What is being asked = Which lines run from the one containing "blue rectangle: (346, 82)" through the end of the entries? Restate them word for word, and only those.

Colored geometric primitive data:
================================

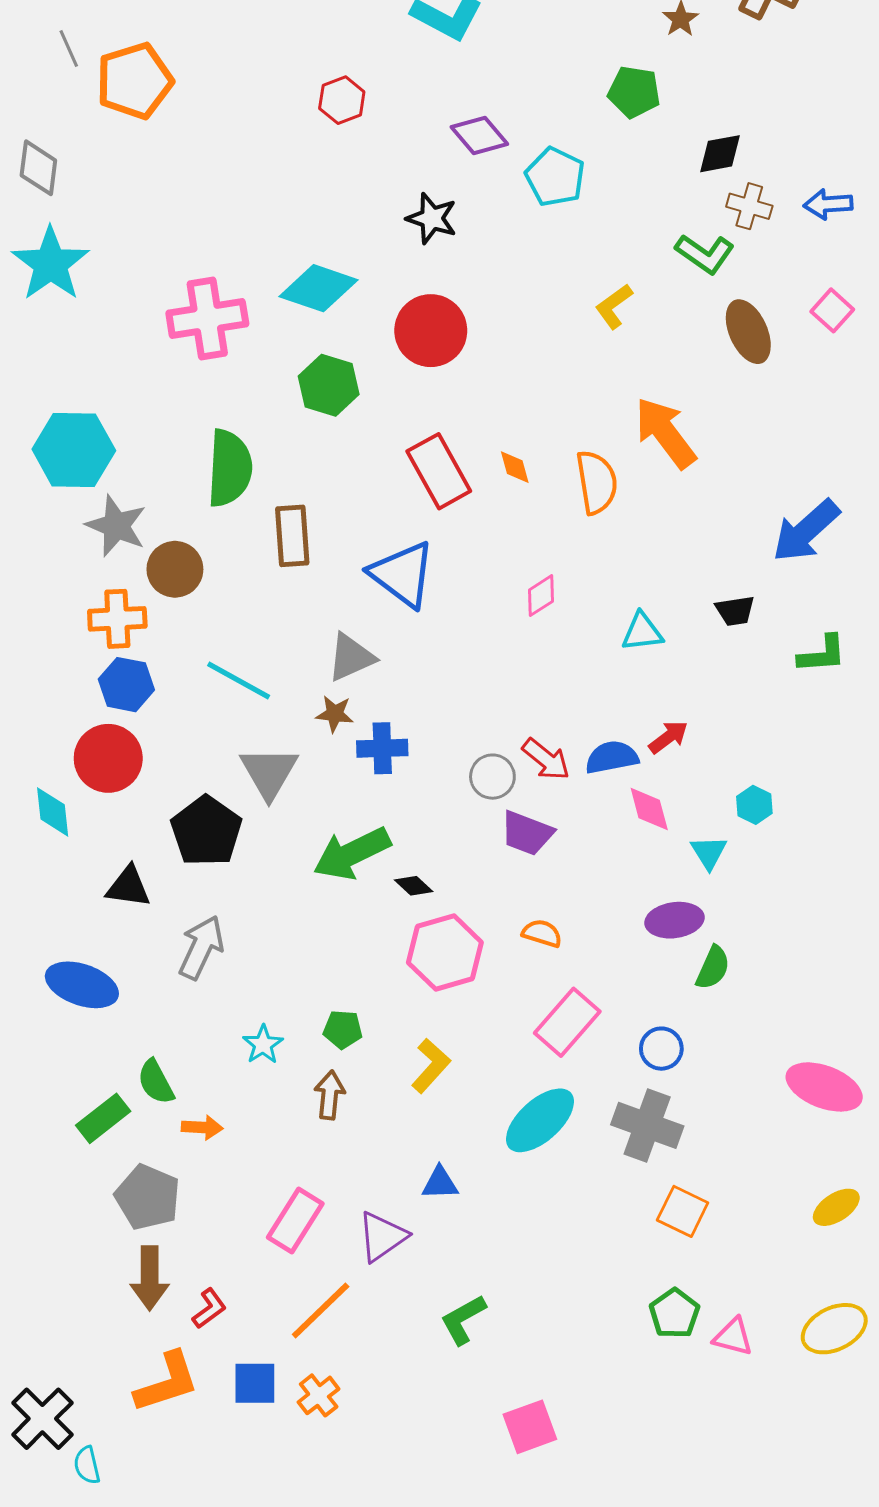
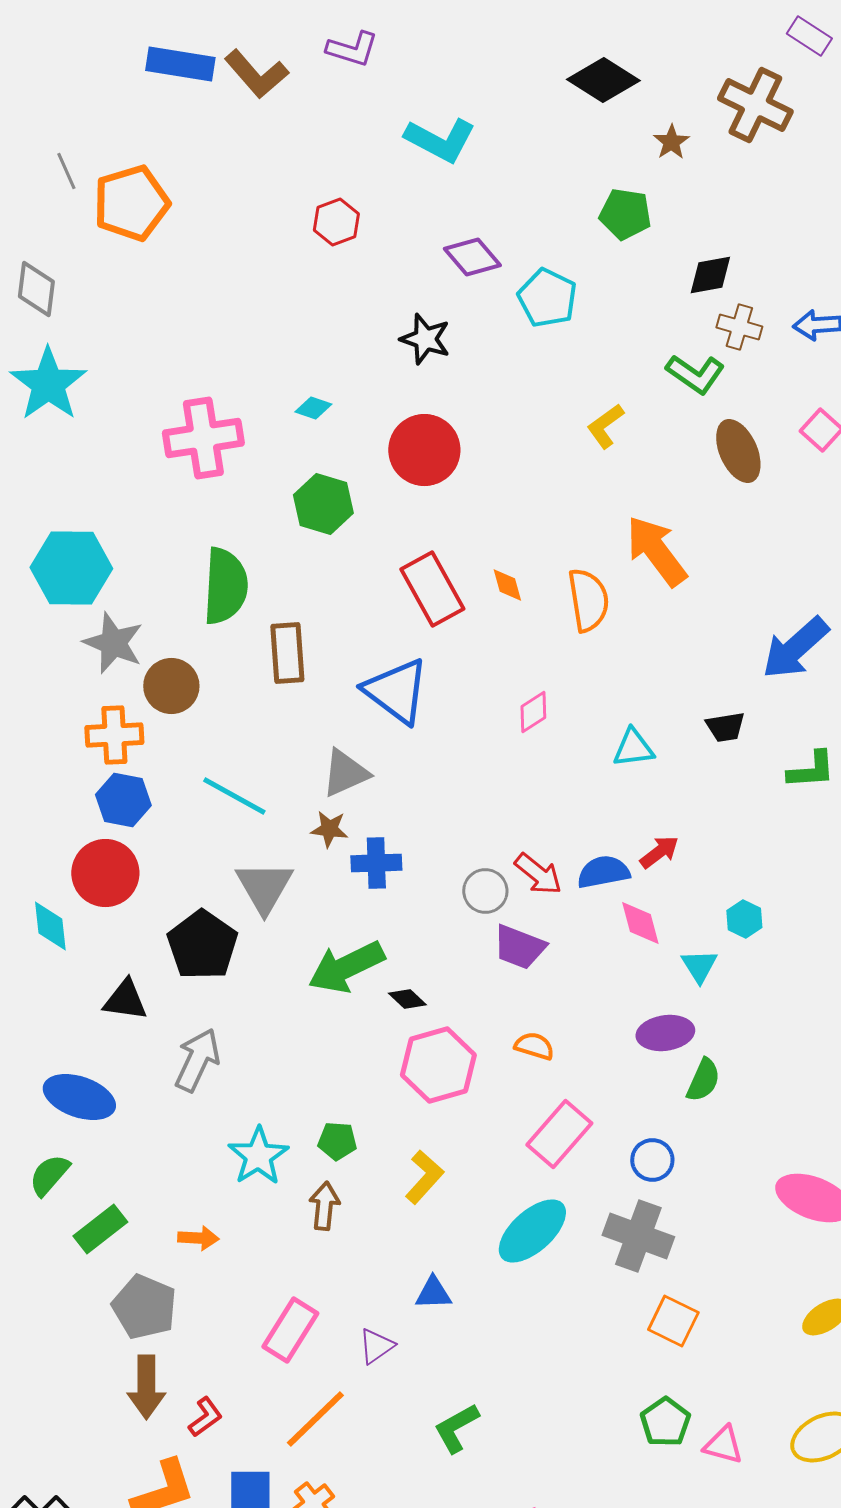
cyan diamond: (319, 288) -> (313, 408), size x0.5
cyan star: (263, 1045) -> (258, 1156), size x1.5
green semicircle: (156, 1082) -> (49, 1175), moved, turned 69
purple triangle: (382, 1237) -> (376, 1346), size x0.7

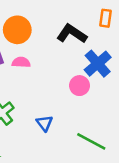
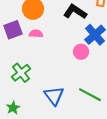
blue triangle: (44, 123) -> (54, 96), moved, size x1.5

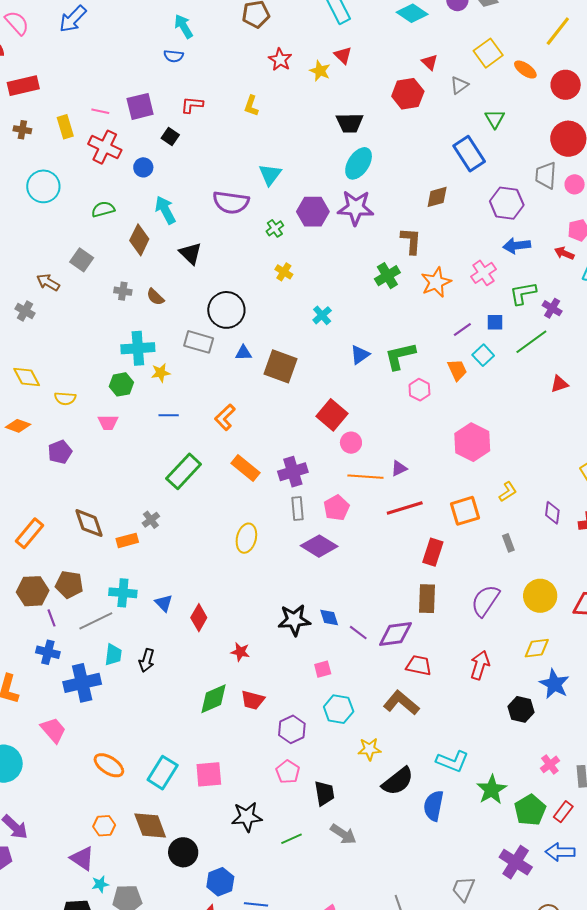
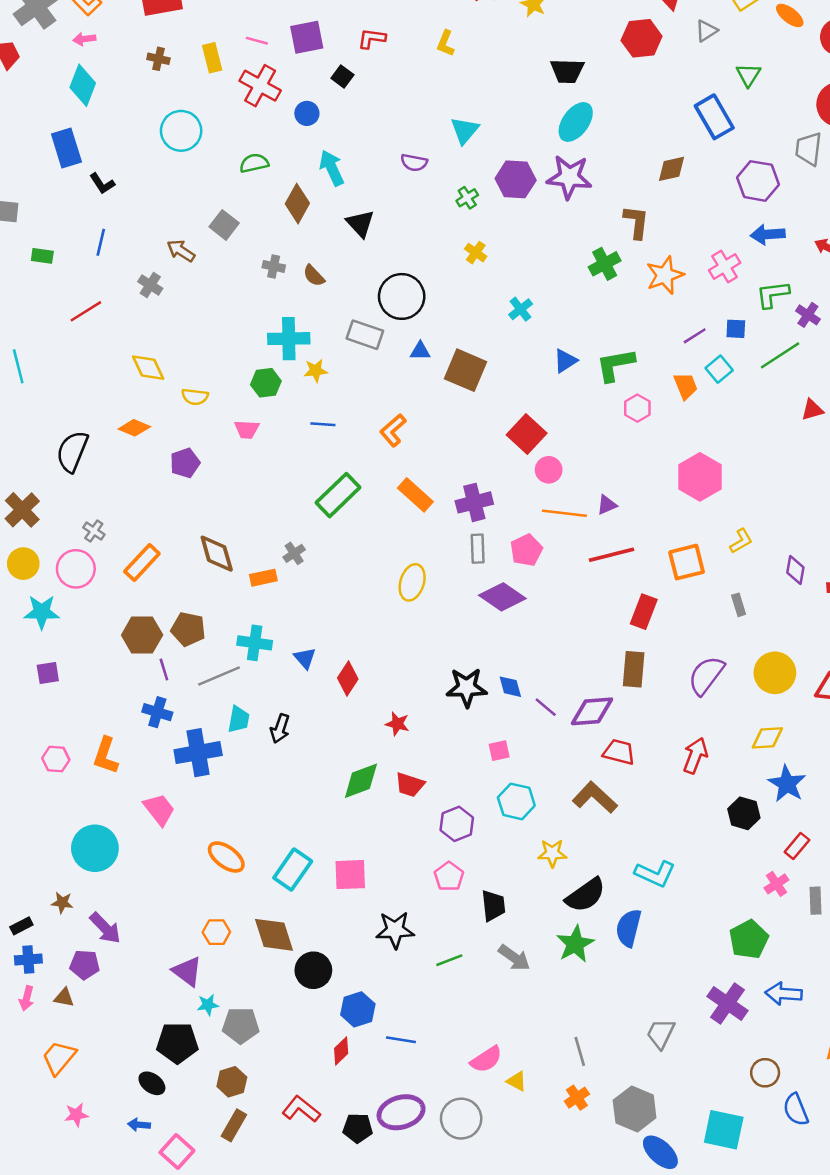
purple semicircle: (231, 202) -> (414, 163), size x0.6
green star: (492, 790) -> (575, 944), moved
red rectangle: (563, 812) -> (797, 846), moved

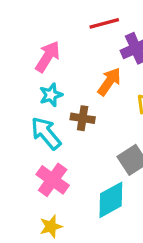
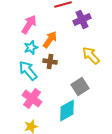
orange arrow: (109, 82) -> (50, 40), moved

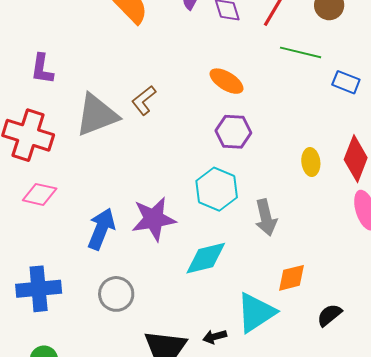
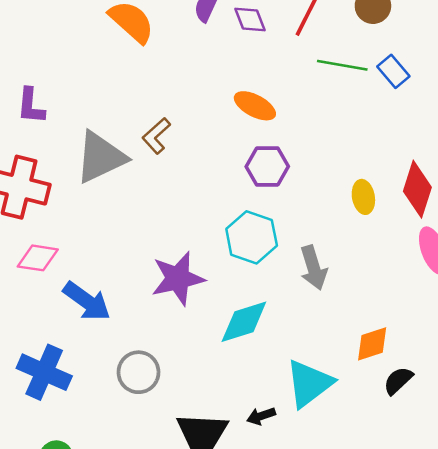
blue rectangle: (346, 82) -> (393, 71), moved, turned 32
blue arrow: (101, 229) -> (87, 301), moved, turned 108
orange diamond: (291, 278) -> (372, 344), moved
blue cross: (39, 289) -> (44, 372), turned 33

================================

Response to the exercise =
blue rectangle: (346, 82) -> (393, 71), moved, turned 32
blue arrow: (101, 229) -> (87, 301), moved, turned 108
orange diamond: (291, 278) -> (372, 344), moved
blue cross: (39, 289) -> (44, 372), turned 33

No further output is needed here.